=== What is needed ===
Line by line, repeat the material below exactly and leave the images out.

=== Information supplied ===
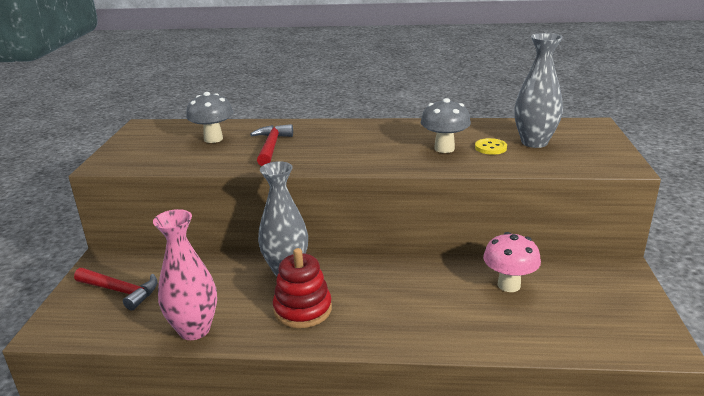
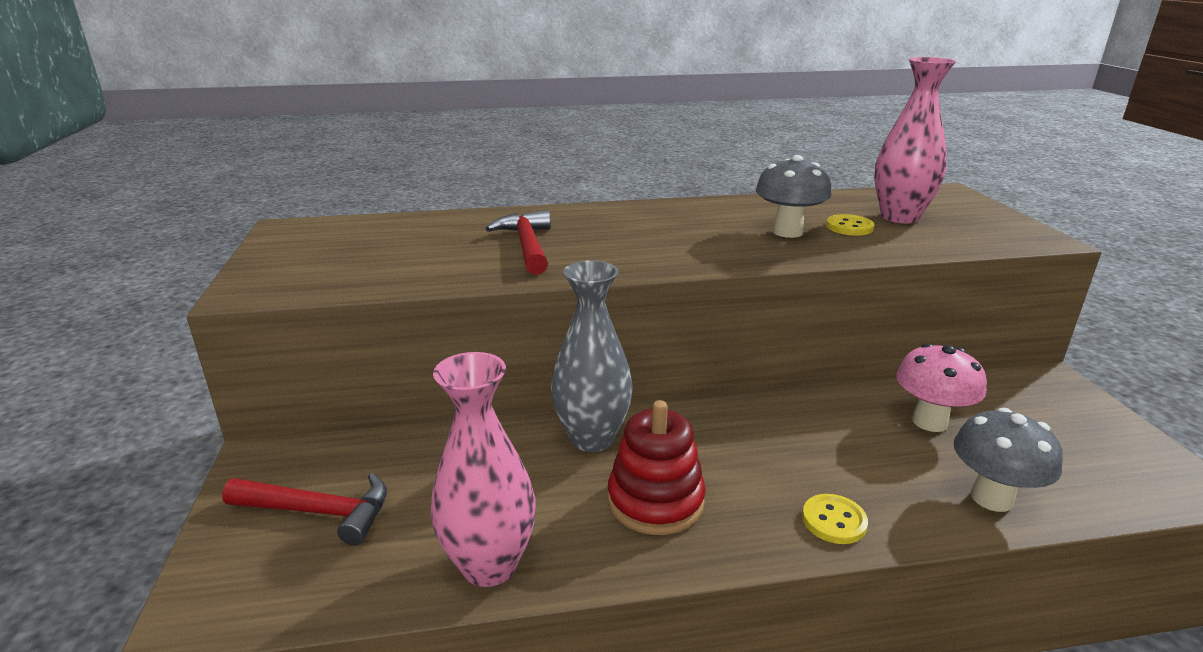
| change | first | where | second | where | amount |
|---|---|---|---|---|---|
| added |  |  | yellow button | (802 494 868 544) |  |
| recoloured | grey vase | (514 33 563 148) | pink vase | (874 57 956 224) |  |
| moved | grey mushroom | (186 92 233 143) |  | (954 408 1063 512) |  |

=== Response box ===
| change | first | where | second | where | amount |
|---|---|---|---|---|---|
| added |  |  | yellow button | (802 494 868 544) |  |
| recoloured | grey vase | (514 33 563 148) | pink vase | (874 57 956 224) |  |
| moved | grey mushroom | (186 92 233 143) |  | (954 408 1063 512) |  |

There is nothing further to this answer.